*BRIEF*: Wherever the word "grey" turns up in a line of the entries, copy that line.
[SUPPLIED DATA — start]
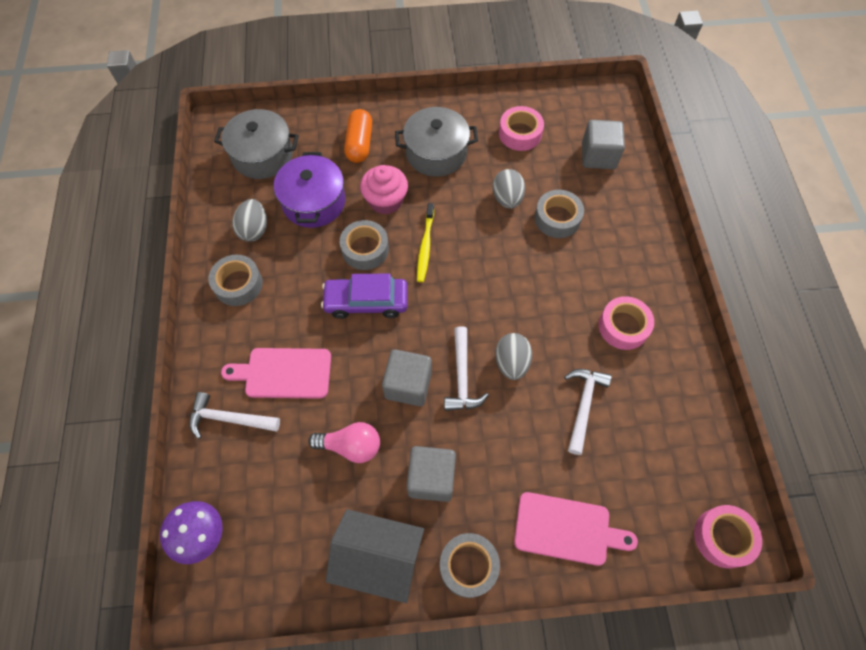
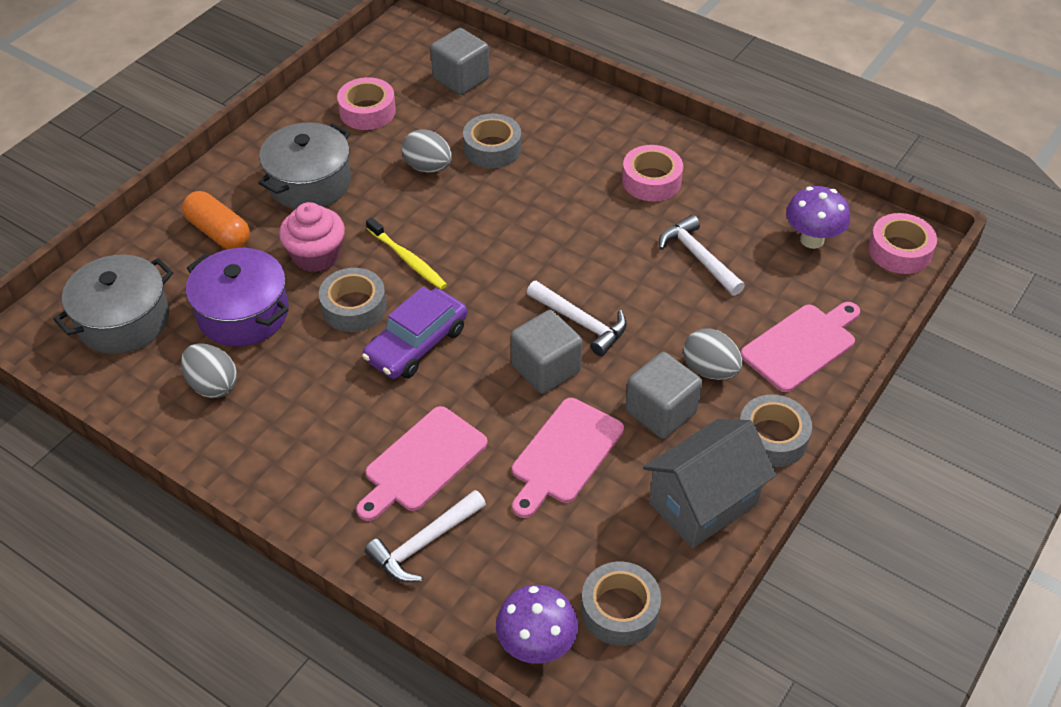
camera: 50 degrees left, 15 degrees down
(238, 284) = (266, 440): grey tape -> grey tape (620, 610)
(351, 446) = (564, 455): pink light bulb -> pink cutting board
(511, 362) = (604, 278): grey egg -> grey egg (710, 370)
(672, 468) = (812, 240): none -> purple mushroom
[SUPPLIED DATA — finish]
*EXPECTED ANSWER*:
(238, 284) = (266, 440): grey tape -> grey tape (620, 610)
(511, 362) = (604, 278): grey egg -> grey egg (710, 370)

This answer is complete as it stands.